***** Data supplied

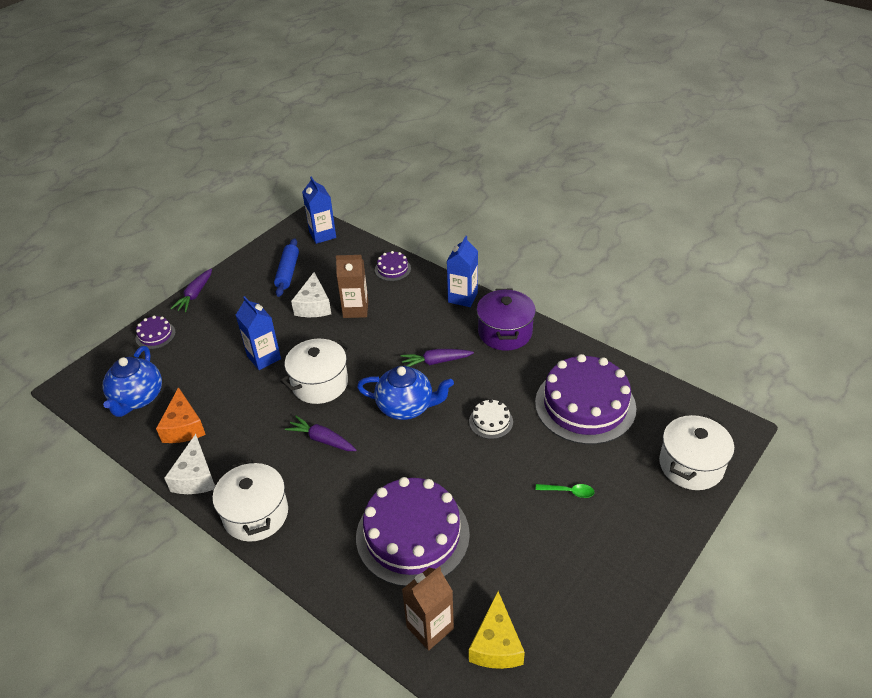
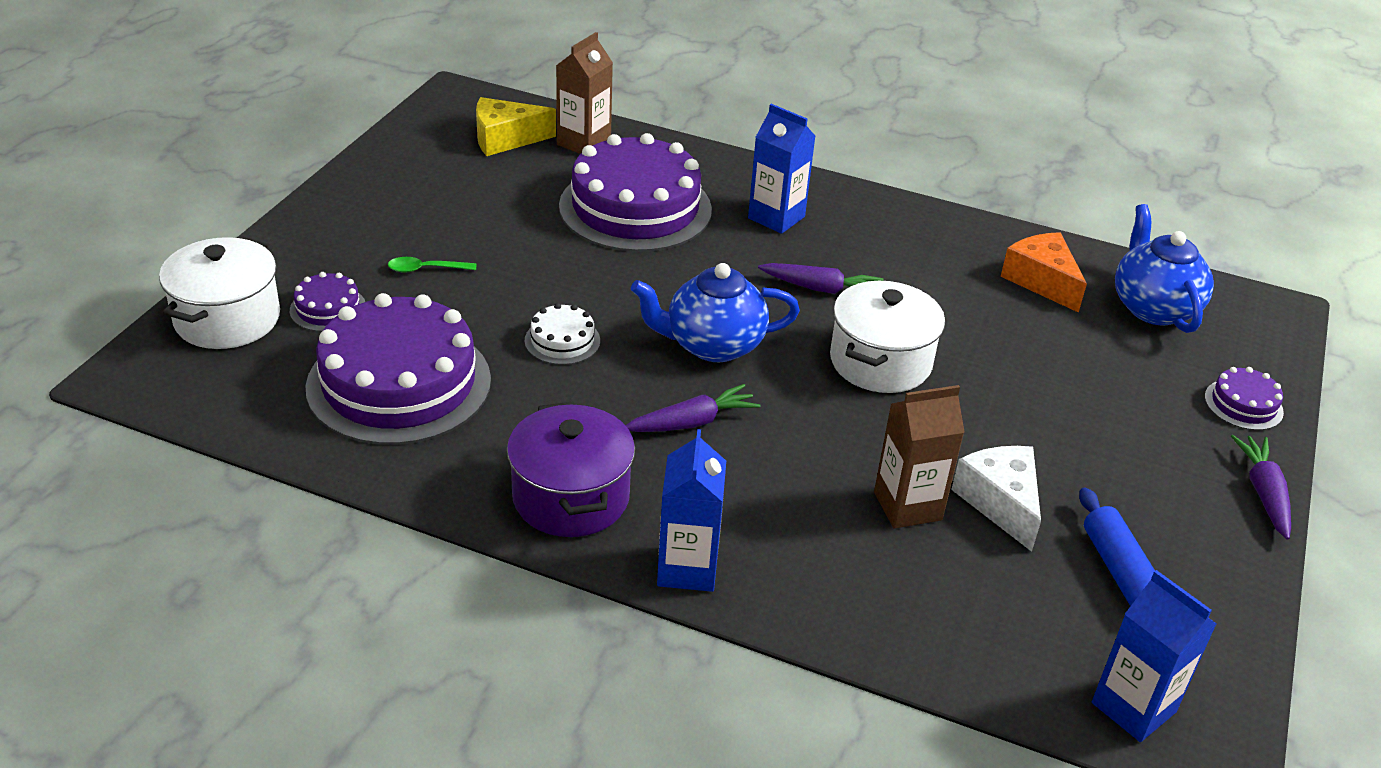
camera: 160 degrees right, 5 degrees down
white cheese [164,434,215,494] -> none
white pot [213,460,288,542] -> none
blue carton [236,296,281,370] -> blue carton moved to [748,104,816,234]
purple cake [375,251,411,281] -> purple cake moved to [290,272,365,332]
yellow cheese [469,591,525,669] -> yellow cheese turned 90 degrees counterclockwise [476,97,556,156]

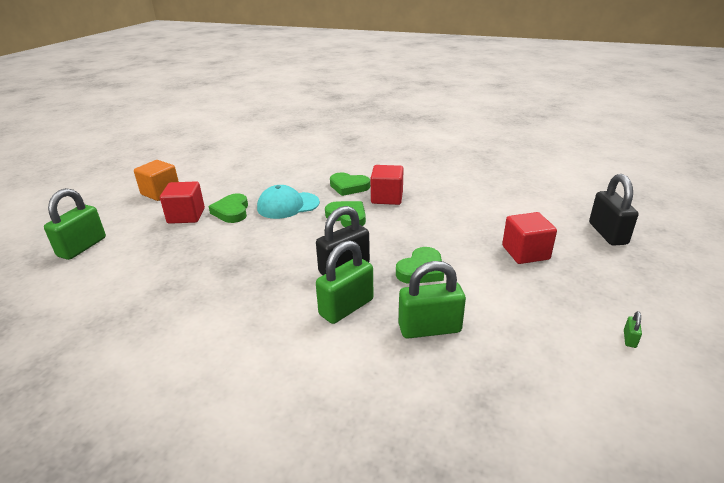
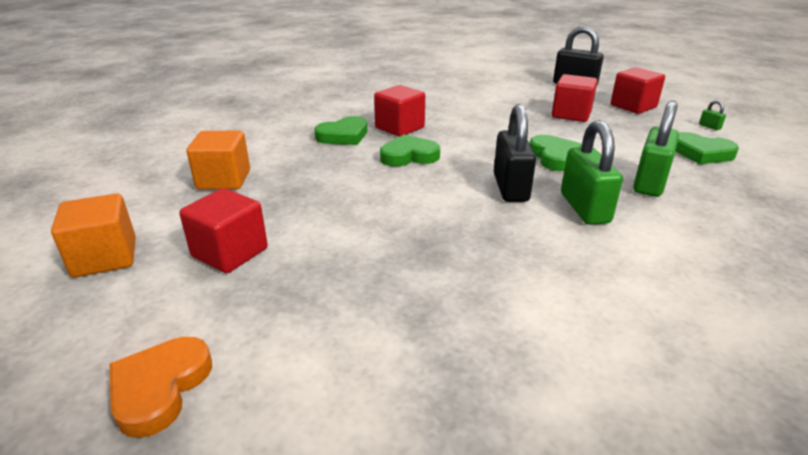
camera: 55 degrees left, 0 degrees up
green padlock [44,188,106,260] -> orange heart [110,337,212,438]
green heart [209,194,248,223] -> green heart moved to [675,132,739,164]
turquoise cap [257,185,320,219] -> none
none -> orange cube [186,131,250,190]
none -> red cube [611,67,665,114]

**********

* **Your instructions**:
Please copy the lines above exactly as written, apart from any pictures.

* **Result of this exercise**:
camera: 160 degrees right, 5 degrees down
white cheese [164,434,215,494] -> none
white pot [213,460,288,542] -> none
blue carton [236,296,281,370] -> blue carton moved to [748,104,816,234]
purple cake [375,251,411,281] -> purple cake moved to [290,272,365,332]
yellow cheese [469,591,525,669] -> yellow cheese turned 90 degrees counterclockwise [476,97,556,156]

camera: 55 degrees left, 0 degrees up
green padlock [44,188,106,260] -> orange heart [110,337,212,438]
green heart [209,194,248,223] -> green heart moved to [675,132,739,164]
turquoise cap [257,185,320,219] -> none
none -> orange cube [186,131,250,190]
none -> red cube [611,67,665,114]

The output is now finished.